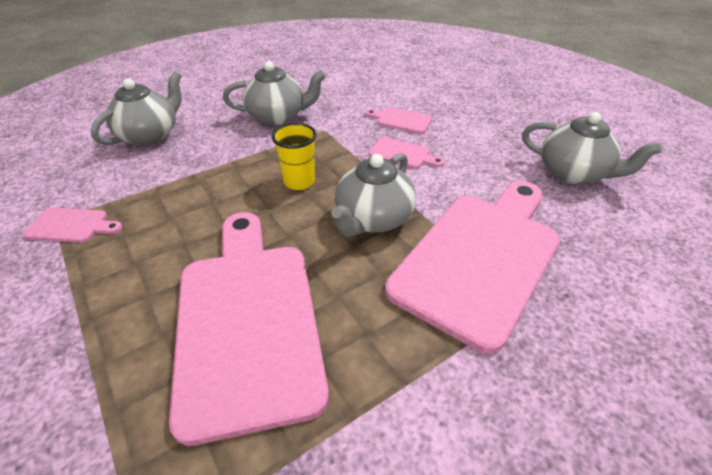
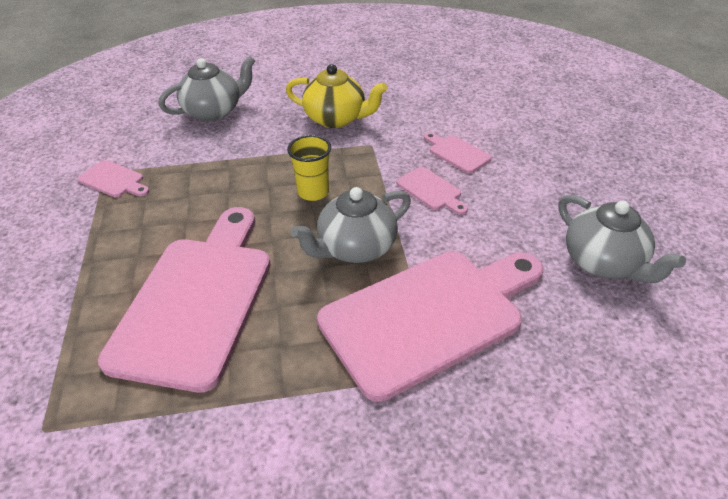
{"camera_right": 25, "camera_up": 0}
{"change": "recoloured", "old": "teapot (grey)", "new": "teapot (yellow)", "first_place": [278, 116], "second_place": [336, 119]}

...

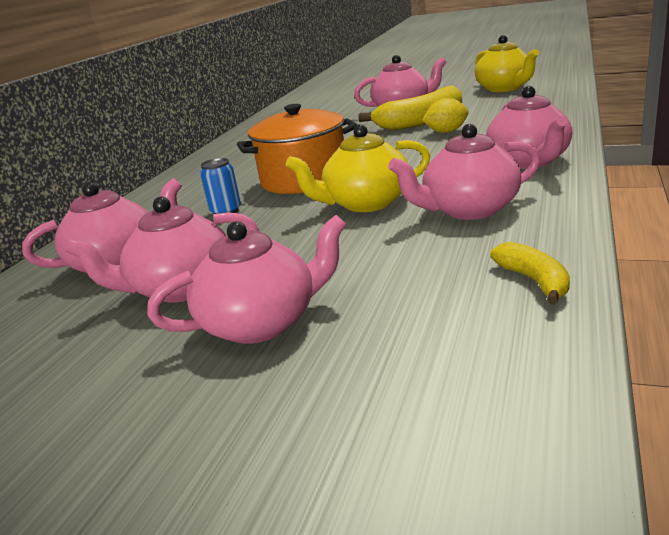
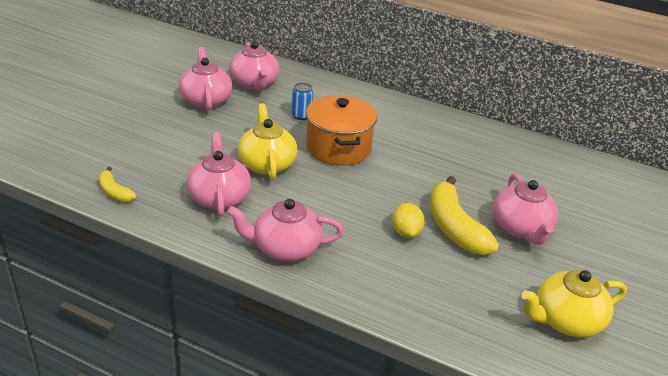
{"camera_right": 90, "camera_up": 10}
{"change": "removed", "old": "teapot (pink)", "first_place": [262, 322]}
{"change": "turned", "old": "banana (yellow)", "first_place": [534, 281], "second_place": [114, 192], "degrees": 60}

What is required:
If a line in the records above has the word "change", copy it.

Task result:
{"change": "recoloured", "old": "teapot (grey)", "new": "teapot (yellow)", "first_place": [278, 116], "second_place": [336, 119]}
{"change": "removed", "old": "teapot (pink)", "first_place": [262, 322]}
{"change": "turned", "old": "banana (yellow)", "first_place": [534, 281], "second_place": [114, 192], "degrees": 60}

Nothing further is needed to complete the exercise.